* Assignment:
Restate all of the following data exactly, keeping any images out of the copy.

* Given material:
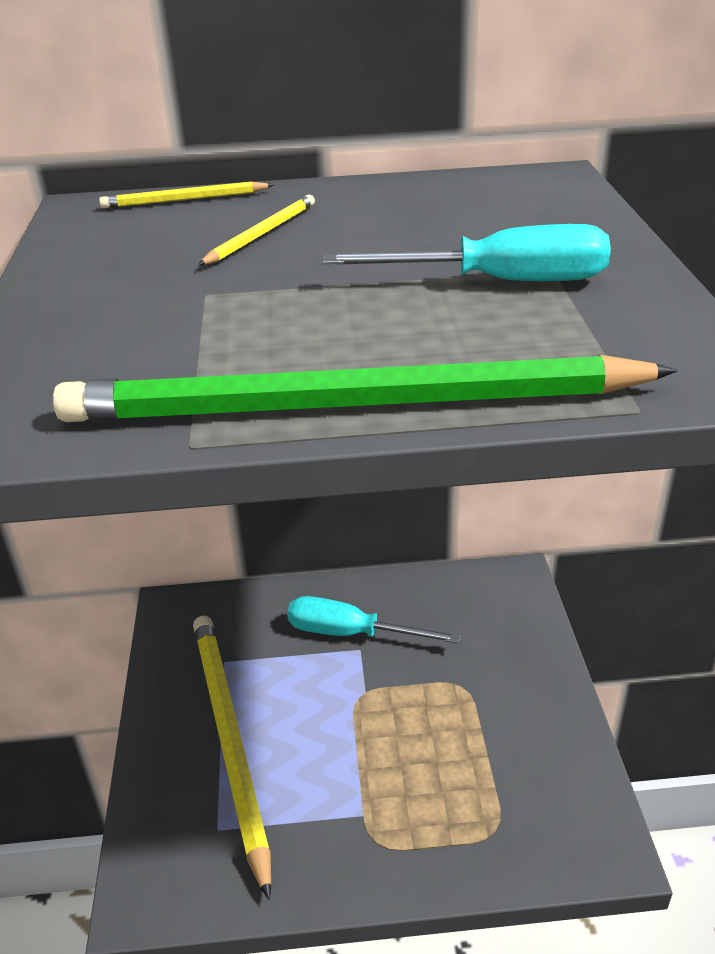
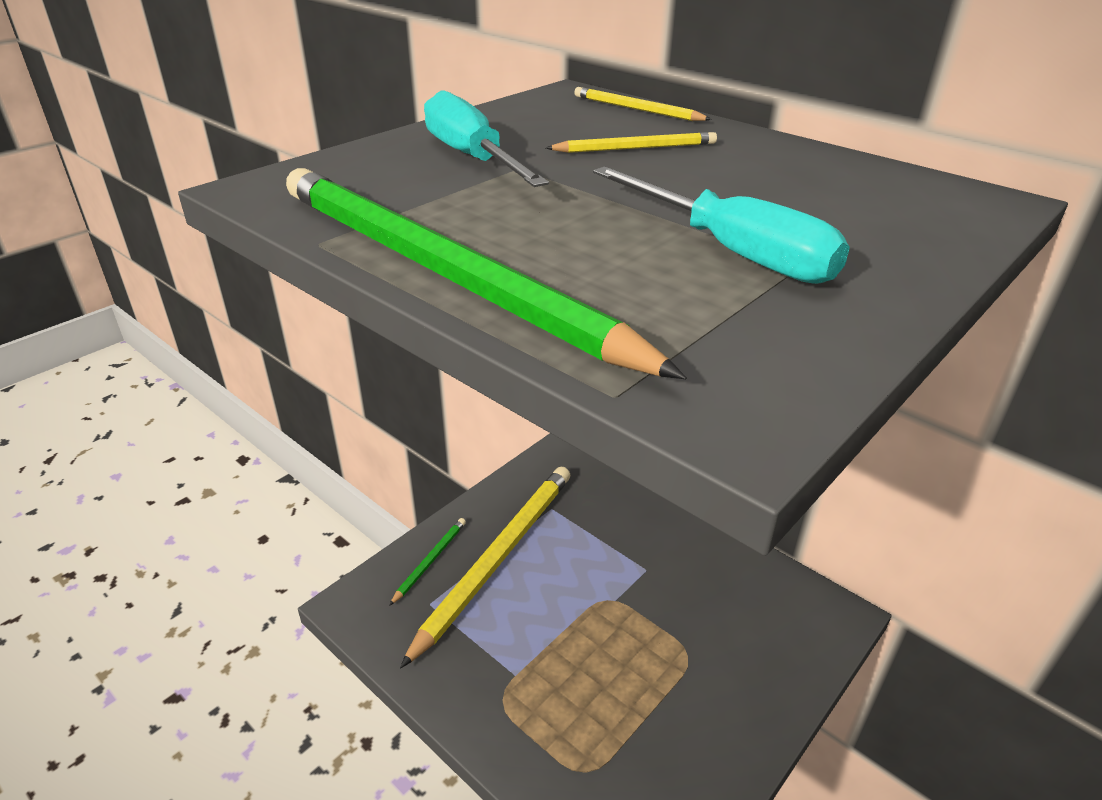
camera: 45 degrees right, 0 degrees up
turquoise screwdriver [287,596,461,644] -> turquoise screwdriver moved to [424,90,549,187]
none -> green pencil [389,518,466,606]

* Result:
camera: 45 degrees right, 0 degrees up
turquoise screwdriver [287,596,461,644] -> turquoise screwdriver moved to [424,90,549,187]
none -> green pencil [389,518,466,606]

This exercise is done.